● Assignment:
Repeat the listing exactly. Pictures stay out of your copy.

● Dataset section:
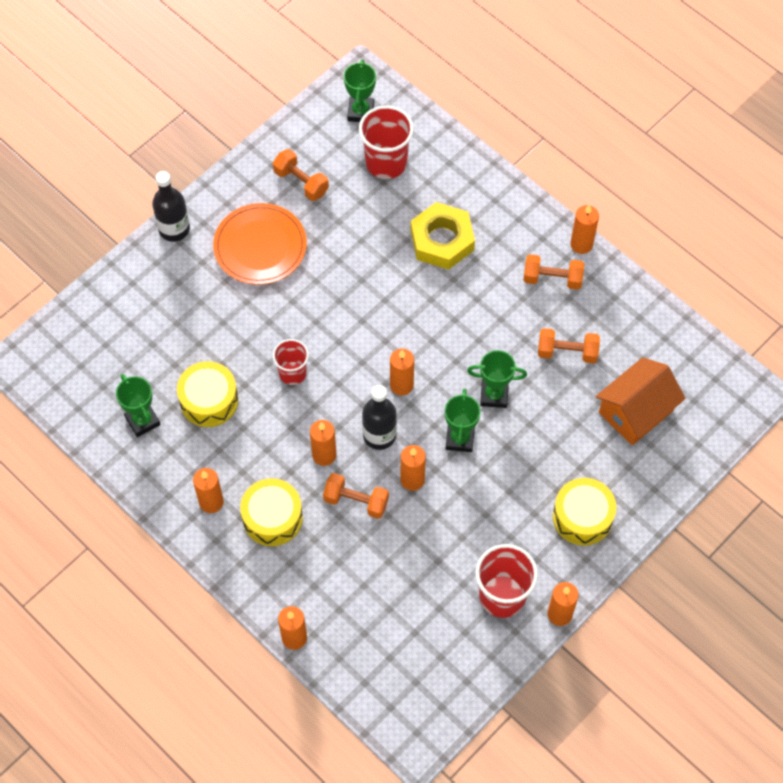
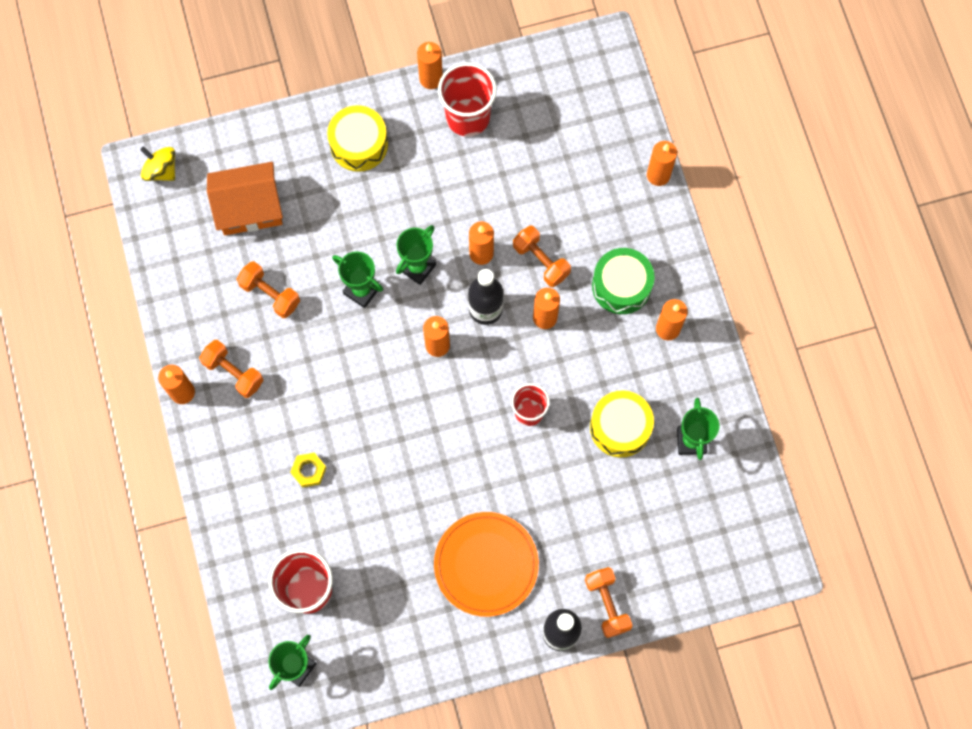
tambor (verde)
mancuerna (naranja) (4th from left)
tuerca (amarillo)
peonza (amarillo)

● Result of this exercise:
tambor (verde)
mancuerna (naranja) (4th from left)
tuerca (amarillo)
peonza (amarillo)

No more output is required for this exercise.